TASK: Go over the data and copy out each line with "none" in it.

[[ SUPPLIED ENTRIES, beginning ]]

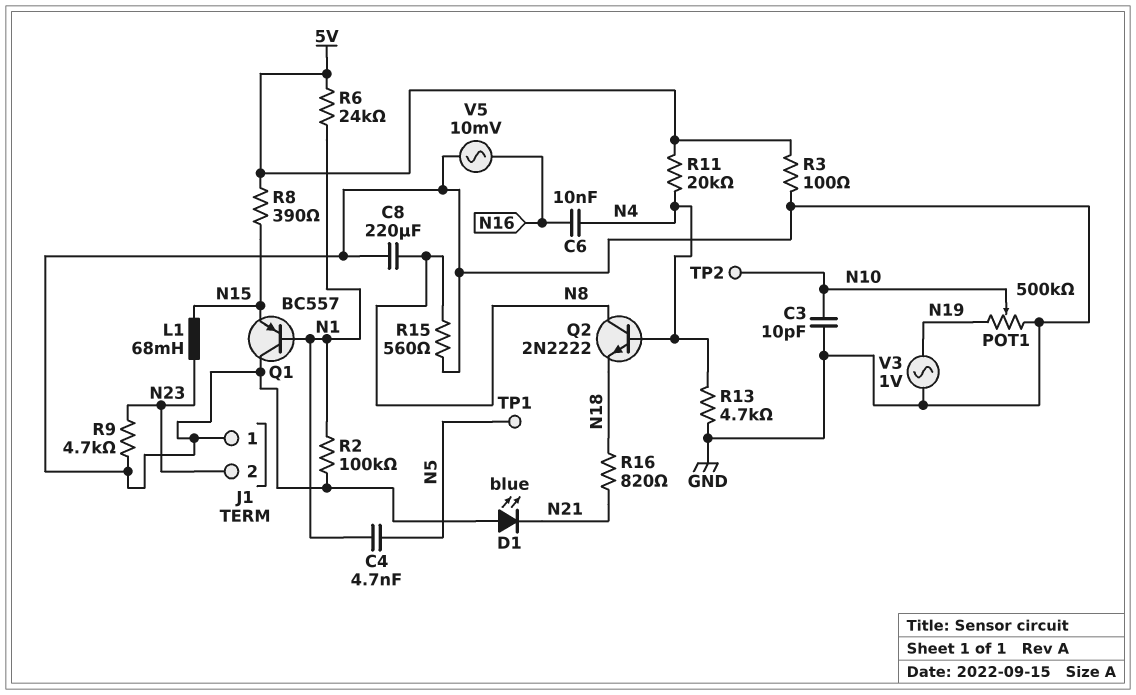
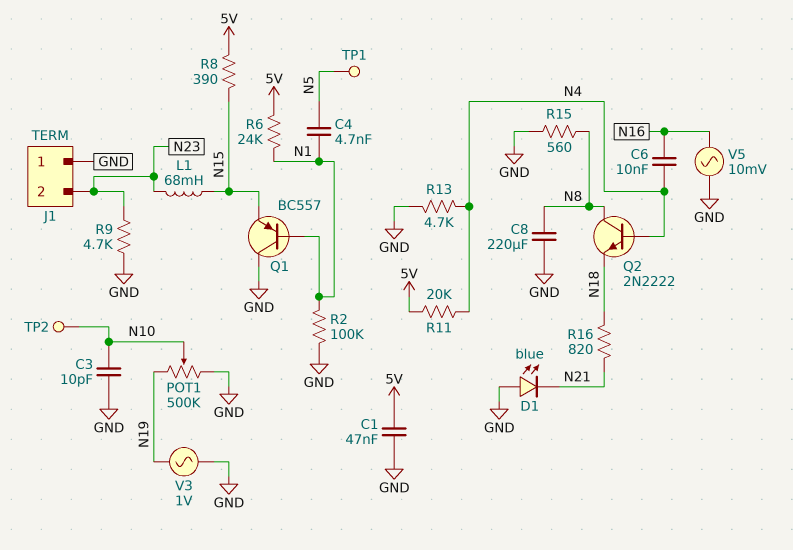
C1: none -> 47nF (5V, GND)
R3: 100 (5V, GND) -> none

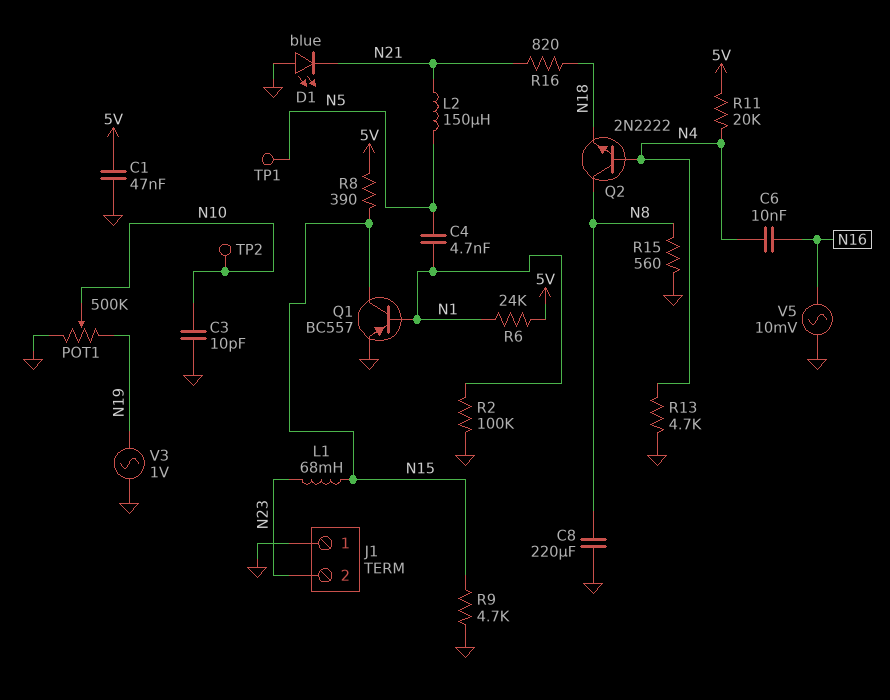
L2: none -> 150uH (N5, N21)
Q1: PNP BC557 (B N1, C GND, E N15) -> PNP BC557 (B N1, C N15, E GND)
R9: 4.7k (GND, N23) -> 4.7k (GND, N15)

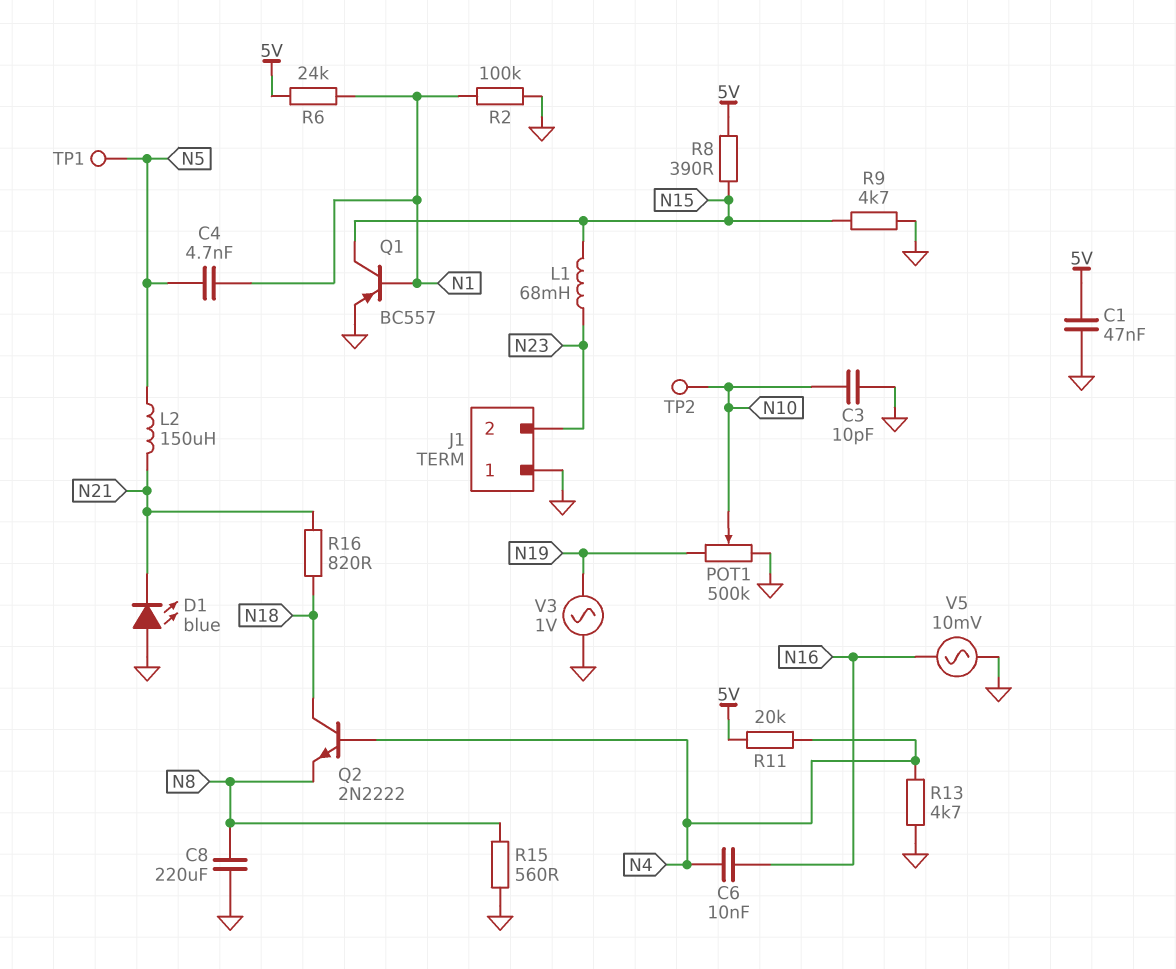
Q2: NPN 2N2222 (B N4, C N8, E N18) -> NPN 2N2222 (B N4, C N18, E N8)

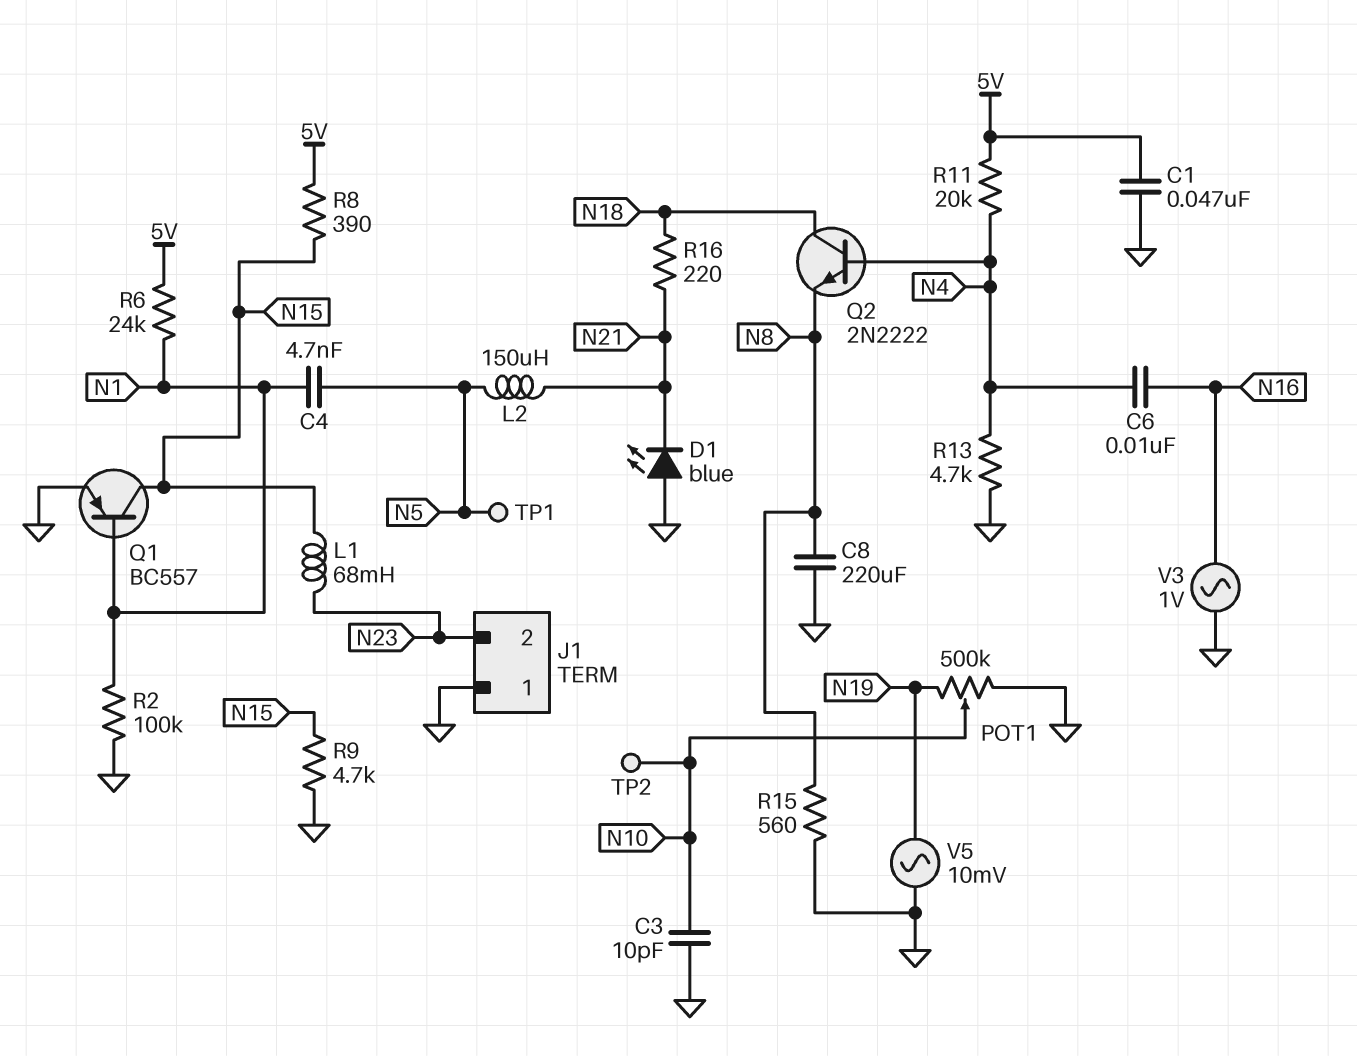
R16: 820 (N18, N21) -> 220 (N18, N21)
V3: AC 1V (GND, N19) -> AC 1V (GND, N16)
V5: AC 10mV (GND, N16) -> AC 10mV (GND, N19)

[[ SUPPLIED ENTRIES, end ]]

REPLY TO THE EXERCISE:
C1: none -> 47nF (5V, GND)
R3: 100 (5V, GND) -> none
L2: none -> 150uH (N5, N21)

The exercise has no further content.